## Action item
Go to the line below that contains "RT1: 22k (ADC, VA) -> 100k (ADC, VA)". From there to the end of the records, reproduce each line exactly, except the pictures.

## Data section
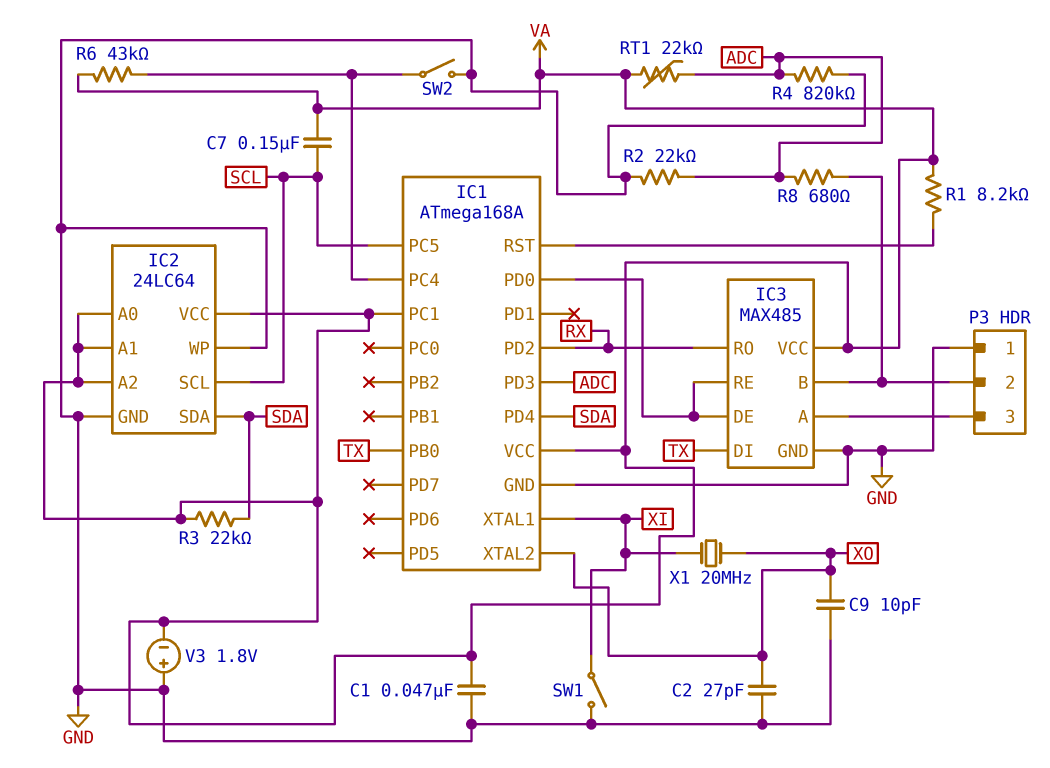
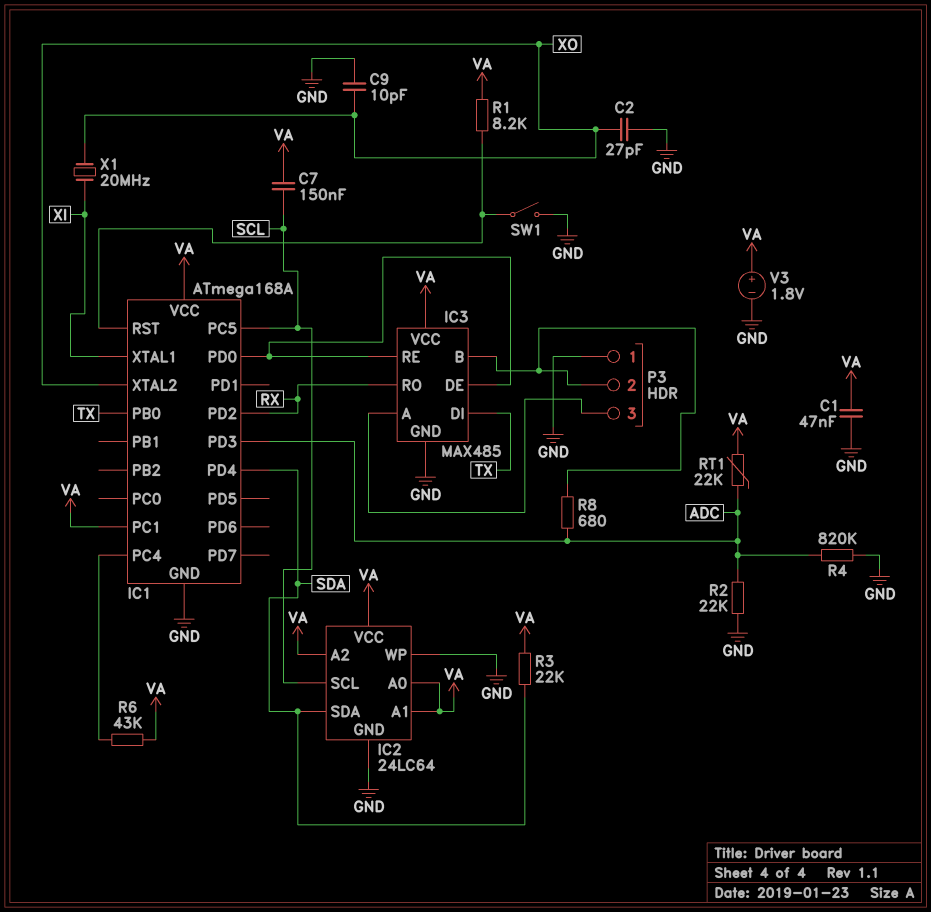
SW1: switch (GND, XI) -> switch (GND, IC1/RST)
SW2: switch (GND, IC1/PC4) -> none
V3: 1.8V (plus GND, minus VA) -> 1.8V (plus VA, minus GND)

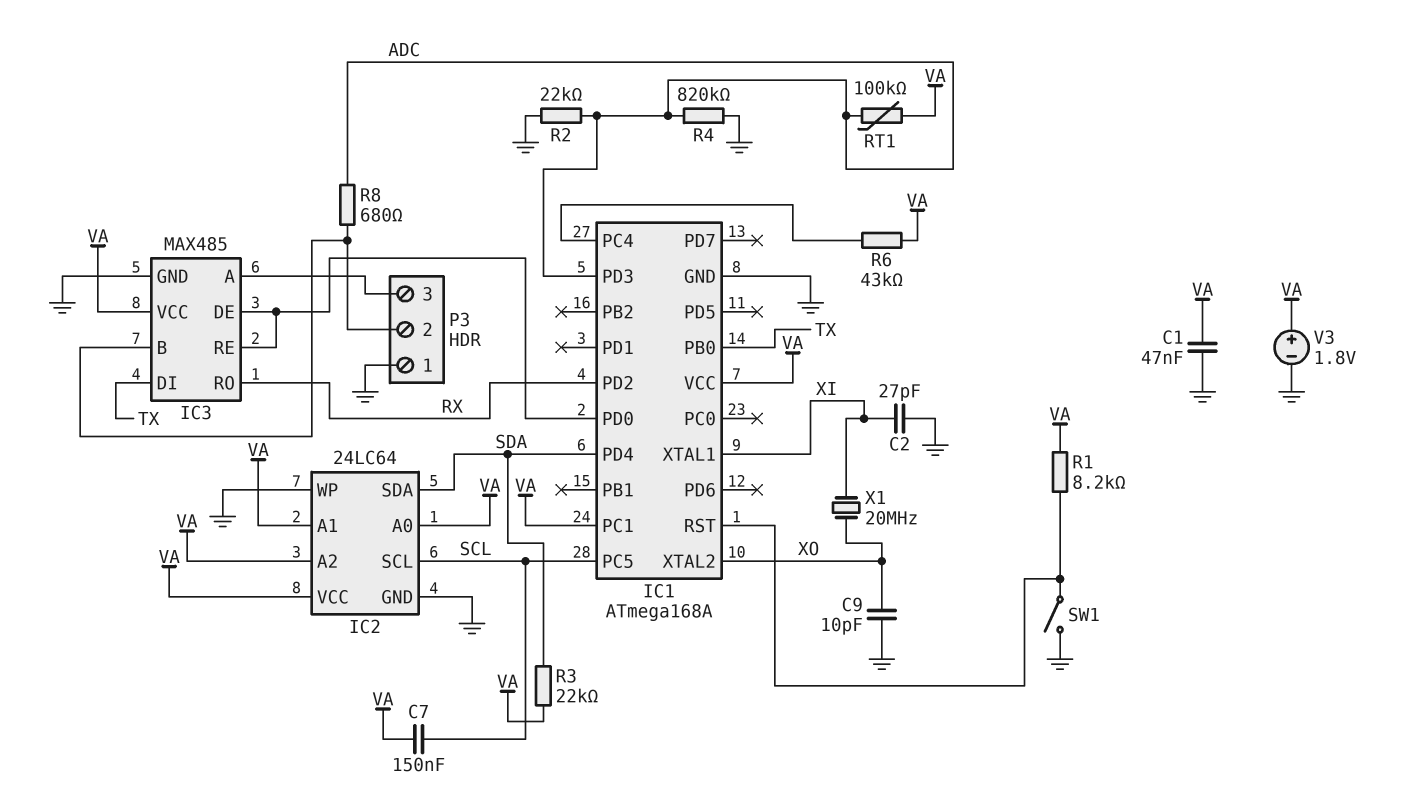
C2: 27pF (GND, XO) -> 27pF (GND, XI)
RT1: 22k (ADC, VA) -> 100k (ADC, VA)

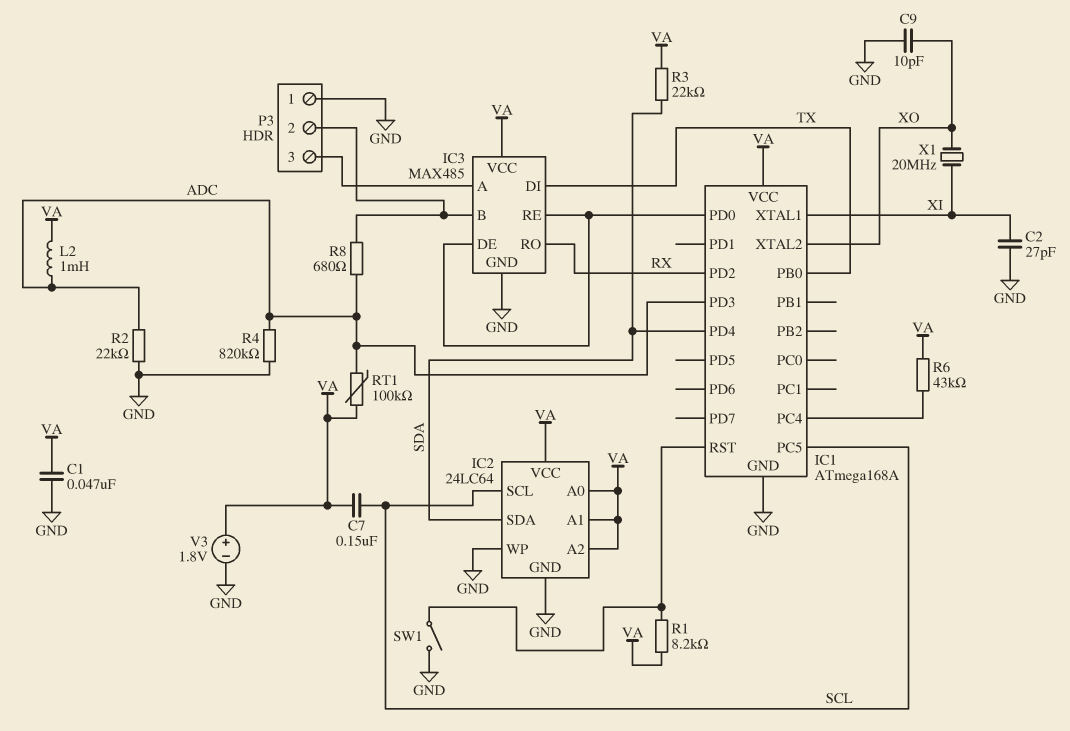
IC1 pin PC1: VA -> none
L2: none -> 1mH (ADC, VA)

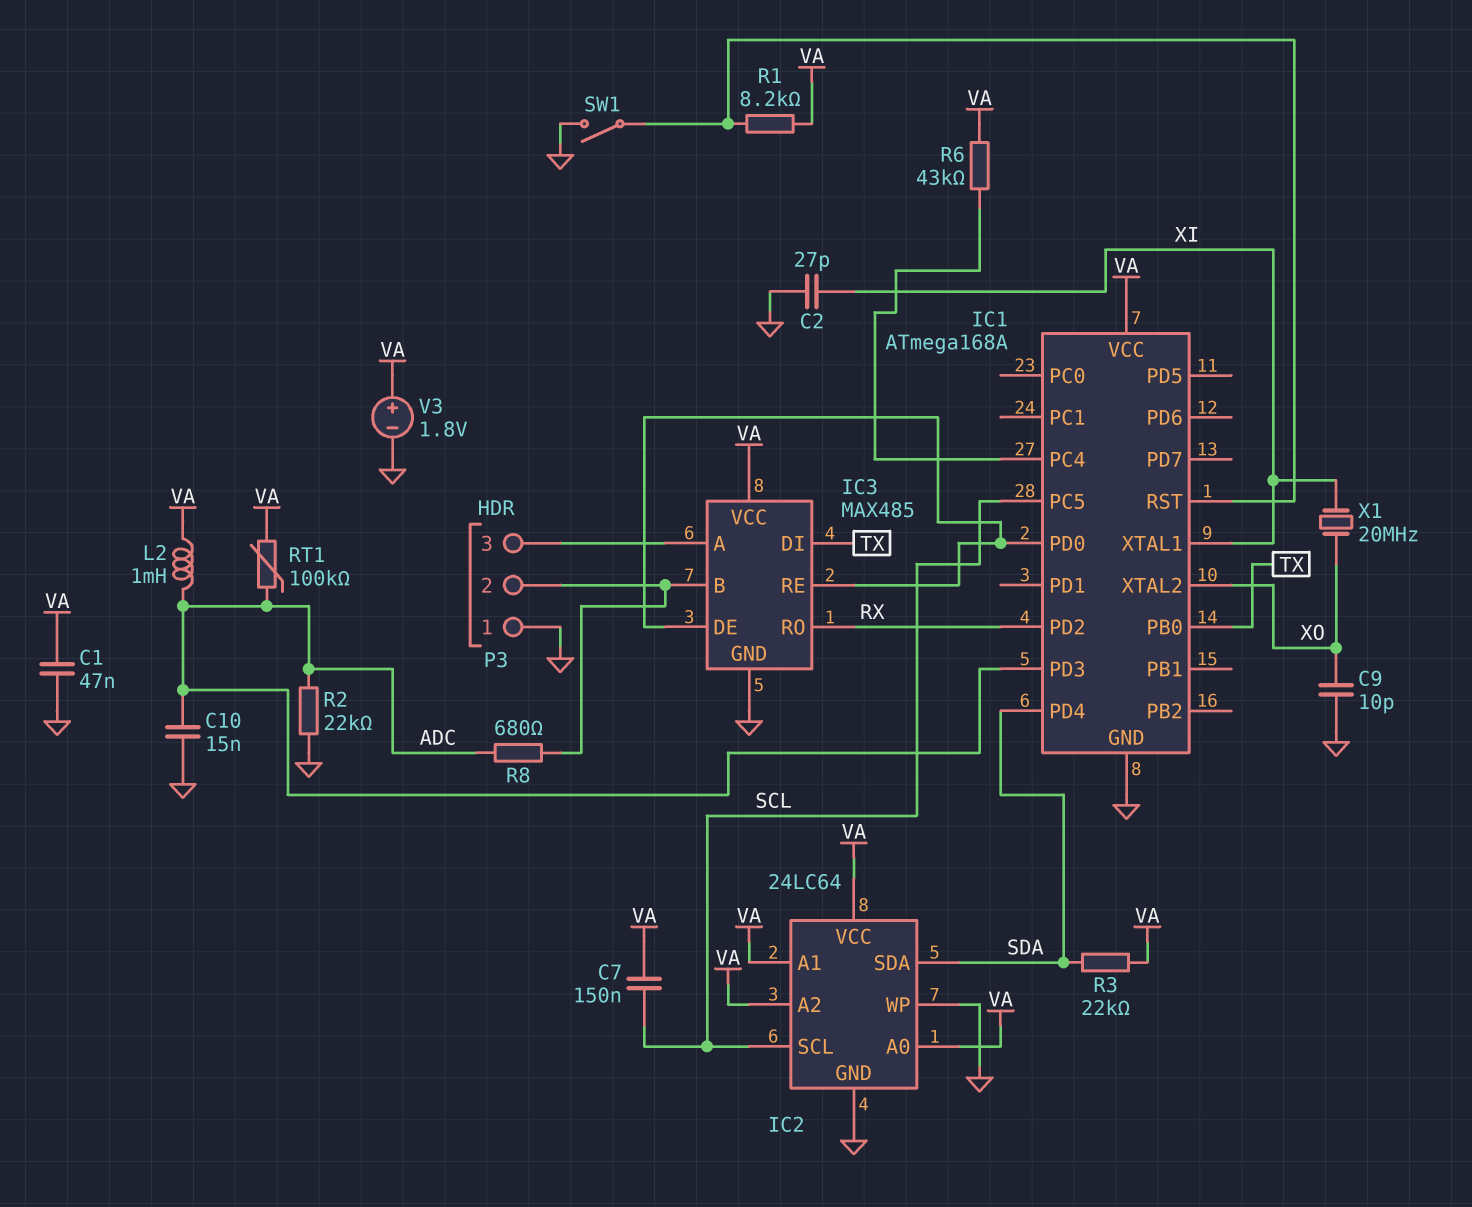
C10: none -> 15nF (ADC, GND)
R4: 820k (ADC, GND) -> none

## Solution to this exercise
RT1: 22k (ADC, VA) -> 100k (ADC, VA)

IC1 pin PC1: VA -> none
L2: none -> 1mH (ADC, VA)

C10: none -> 15nF (ADC, GND)
R4: 820k (ADC, GND) -> none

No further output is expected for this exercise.